*TASK INSTRUCTIONS:* Repeat exactly the lines from the start of the records below through the line that contains "move: Schachtel (lila) [333 163] to [401 113]", including both.

*RECORDED DATA:*

# # # # #

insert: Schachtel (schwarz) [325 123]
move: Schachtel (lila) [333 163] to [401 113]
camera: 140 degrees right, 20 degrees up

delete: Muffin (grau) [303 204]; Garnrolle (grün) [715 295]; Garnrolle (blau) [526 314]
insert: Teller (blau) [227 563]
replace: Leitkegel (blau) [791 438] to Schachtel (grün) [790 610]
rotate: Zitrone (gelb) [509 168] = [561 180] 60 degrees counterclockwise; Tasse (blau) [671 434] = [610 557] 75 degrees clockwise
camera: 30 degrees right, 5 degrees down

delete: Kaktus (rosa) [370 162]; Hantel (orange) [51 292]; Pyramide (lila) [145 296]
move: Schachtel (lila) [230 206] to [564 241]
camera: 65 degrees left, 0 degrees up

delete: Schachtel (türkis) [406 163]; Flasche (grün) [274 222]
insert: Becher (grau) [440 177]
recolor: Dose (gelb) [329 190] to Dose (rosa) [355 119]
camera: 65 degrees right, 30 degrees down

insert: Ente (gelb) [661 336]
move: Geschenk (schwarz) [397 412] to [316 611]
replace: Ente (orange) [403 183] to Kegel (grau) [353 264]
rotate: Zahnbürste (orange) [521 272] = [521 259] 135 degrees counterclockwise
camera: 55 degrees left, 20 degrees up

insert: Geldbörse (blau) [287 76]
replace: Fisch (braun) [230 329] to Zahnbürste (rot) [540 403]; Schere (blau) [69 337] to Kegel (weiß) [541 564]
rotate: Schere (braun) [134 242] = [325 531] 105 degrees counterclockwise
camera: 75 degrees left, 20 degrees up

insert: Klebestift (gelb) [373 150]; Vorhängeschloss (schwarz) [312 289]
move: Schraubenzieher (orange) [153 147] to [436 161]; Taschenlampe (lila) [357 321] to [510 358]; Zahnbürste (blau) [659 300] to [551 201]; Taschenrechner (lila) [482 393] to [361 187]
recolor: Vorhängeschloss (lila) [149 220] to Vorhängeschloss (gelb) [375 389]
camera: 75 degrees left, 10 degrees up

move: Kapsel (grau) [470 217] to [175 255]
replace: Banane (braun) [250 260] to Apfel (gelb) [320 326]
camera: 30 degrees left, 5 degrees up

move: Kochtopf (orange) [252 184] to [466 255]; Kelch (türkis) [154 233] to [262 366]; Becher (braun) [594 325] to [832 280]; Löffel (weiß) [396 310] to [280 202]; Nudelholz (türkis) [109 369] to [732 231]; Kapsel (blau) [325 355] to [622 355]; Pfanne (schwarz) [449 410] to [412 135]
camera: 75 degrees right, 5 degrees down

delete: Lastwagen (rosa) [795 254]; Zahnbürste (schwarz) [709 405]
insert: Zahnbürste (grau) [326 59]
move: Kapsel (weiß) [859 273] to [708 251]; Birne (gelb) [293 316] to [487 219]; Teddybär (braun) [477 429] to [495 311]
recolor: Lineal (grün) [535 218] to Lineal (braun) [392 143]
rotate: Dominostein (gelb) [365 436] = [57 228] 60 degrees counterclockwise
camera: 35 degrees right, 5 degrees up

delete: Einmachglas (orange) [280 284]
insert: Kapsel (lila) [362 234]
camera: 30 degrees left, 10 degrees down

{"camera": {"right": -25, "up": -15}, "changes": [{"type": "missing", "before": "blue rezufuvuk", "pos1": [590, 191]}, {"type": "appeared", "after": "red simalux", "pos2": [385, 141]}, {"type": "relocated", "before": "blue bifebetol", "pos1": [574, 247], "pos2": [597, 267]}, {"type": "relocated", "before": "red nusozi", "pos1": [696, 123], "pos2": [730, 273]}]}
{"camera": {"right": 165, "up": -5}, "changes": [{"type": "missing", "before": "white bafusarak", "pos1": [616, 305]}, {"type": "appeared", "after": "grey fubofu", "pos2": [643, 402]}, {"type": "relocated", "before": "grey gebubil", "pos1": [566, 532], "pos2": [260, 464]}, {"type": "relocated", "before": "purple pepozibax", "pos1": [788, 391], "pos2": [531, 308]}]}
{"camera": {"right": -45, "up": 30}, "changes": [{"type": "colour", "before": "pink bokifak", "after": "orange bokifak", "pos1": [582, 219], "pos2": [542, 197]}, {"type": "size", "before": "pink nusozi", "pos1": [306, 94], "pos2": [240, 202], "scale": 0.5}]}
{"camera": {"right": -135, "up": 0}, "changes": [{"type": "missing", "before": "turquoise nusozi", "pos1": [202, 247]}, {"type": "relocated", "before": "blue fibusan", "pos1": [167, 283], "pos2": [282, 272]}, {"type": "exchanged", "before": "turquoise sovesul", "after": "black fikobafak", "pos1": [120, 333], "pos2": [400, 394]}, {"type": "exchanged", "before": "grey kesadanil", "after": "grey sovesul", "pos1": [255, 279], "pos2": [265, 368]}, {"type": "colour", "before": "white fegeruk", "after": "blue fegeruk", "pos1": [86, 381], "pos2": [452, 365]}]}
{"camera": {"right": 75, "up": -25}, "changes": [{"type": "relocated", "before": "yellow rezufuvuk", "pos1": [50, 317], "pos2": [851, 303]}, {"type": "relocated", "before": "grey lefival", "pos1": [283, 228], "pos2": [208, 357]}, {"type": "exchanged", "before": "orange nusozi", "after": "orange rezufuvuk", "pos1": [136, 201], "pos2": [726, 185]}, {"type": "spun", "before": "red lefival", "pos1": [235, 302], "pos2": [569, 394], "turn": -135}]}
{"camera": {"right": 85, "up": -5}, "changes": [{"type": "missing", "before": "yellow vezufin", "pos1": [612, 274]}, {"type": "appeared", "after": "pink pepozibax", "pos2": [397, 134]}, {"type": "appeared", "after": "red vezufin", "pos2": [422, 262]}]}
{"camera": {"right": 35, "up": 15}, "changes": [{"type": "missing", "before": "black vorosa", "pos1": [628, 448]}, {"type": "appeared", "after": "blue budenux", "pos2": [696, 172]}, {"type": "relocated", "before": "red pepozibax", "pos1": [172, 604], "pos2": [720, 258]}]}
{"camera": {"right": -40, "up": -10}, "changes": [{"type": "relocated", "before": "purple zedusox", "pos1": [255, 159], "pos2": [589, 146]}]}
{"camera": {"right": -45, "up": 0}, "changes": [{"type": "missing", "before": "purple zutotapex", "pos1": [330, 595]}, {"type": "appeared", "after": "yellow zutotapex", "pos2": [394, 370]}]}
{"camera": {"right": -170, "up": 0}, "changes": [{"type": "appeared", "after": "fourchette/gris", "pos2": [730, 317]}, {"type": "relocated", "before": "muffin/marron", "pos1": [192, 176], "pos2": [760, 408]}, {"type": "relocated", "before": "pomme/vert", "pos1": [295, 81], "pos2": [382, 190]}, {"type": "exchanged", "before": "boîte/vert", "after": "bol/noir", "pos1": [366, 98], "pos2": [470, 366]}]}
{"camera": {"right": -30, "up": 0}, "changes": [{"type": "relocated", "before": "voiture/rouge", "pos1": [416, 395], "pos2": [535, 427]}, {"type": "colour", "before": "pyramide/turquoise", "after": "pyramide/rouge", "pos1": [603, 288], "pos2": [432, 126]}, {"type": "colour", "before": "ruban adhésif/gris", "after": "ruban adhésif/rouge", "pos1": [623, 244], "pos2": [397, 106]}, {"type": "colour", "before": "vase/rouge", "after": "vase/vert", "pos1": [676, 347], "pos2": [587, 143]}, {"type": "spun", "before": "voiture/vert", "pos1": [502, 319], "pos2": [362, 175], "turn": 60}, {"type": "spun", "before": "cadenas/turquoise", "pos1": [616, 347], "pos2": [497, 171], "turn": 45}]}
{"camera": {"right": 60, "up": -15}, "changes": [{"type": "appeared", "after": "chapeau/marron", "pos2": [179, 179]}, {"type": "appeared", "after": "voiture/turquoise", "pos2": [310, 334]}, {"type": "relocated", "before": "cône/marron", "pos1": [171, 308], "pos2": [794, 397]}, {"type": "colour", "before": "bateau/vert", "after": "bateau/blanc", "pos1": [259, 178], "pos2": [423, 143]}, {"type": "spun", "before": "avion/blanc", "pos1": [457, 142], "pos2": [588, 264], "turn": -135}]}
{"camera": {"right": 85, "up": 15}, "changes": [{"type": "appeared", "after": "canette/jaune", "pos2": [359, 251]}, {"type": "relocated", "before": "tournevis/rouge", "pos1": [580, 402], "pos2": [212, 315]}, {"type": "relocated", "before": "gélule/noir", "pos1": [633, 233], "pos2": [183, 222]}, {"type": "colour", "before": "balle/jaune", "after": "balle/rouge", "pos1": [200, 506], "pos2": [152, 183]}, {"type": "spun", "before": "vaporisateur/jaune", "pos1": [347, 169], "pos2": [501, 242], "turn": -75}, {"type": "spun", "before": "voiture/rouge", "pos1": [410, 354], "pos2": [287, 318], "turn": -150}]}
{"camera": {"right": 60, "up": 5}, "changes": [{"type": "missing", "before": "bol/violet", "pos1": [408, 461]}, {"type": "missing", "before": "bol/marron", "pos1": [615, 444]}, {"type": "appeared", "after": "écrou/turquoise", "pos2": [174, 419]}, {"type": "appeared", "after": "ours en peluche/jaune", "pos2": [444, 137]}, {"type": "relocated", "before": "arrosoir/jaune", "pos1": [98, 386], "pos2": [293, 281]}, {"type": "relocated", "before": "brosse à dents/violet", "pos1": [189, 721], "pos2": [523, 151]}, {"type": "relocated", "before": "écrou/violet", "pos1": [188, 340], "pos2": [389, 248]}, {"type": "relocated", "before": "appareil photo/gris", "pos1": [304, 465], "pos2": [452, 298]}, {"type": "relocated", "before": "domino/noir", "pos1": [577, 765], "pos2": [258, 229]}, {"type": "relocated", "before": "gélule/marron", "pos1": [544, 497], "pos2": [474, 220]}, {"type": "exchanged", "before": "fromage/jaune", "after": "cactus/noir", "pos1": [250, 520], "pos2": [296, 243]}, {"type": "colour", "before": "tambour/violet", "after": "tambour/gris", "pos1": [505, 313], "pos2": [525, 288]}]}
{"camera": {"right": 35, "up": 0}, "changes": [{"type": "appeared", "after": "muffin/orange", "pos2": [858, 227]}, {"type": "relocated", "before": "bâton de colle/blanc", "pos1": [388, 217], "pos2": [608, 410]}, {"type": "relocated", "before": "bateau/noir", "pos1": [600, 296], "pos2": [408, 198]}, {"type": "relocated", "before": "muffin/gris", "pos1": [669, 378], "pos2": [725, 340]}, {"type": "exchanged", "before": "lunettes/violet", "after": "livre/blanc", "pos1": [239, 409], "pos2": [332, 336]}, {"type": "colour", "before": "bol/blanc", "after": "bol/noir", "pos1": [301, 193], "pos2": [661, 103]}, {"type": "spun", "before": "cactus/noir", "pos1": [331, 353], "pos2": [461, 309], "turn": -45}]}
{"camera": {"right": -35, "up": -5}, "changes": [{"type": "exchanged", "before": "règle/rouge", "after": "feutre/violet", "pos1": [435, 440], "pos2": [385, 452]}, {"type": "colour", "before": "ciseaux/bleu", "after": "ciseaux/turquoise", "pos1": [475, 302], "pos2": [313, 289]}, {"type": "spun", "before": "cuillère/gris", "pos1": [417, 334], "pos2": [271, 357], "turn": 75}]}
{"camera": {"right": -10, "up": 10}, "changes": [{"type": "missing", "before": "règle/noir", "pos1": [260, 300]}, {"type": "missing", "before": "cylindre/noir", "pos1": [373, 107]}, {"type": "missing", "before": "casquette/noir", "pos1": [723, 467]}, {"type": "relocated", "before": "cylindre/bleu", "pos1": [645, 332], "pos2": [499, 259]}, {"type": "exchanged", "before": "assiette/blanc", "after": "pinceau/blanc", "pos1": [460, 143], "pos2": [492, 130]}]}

# # # # #

*REPLY:*
insert: Schachtel (schwarz) [325 123]
move: Schachtel (lila) [333 163] to [401 113]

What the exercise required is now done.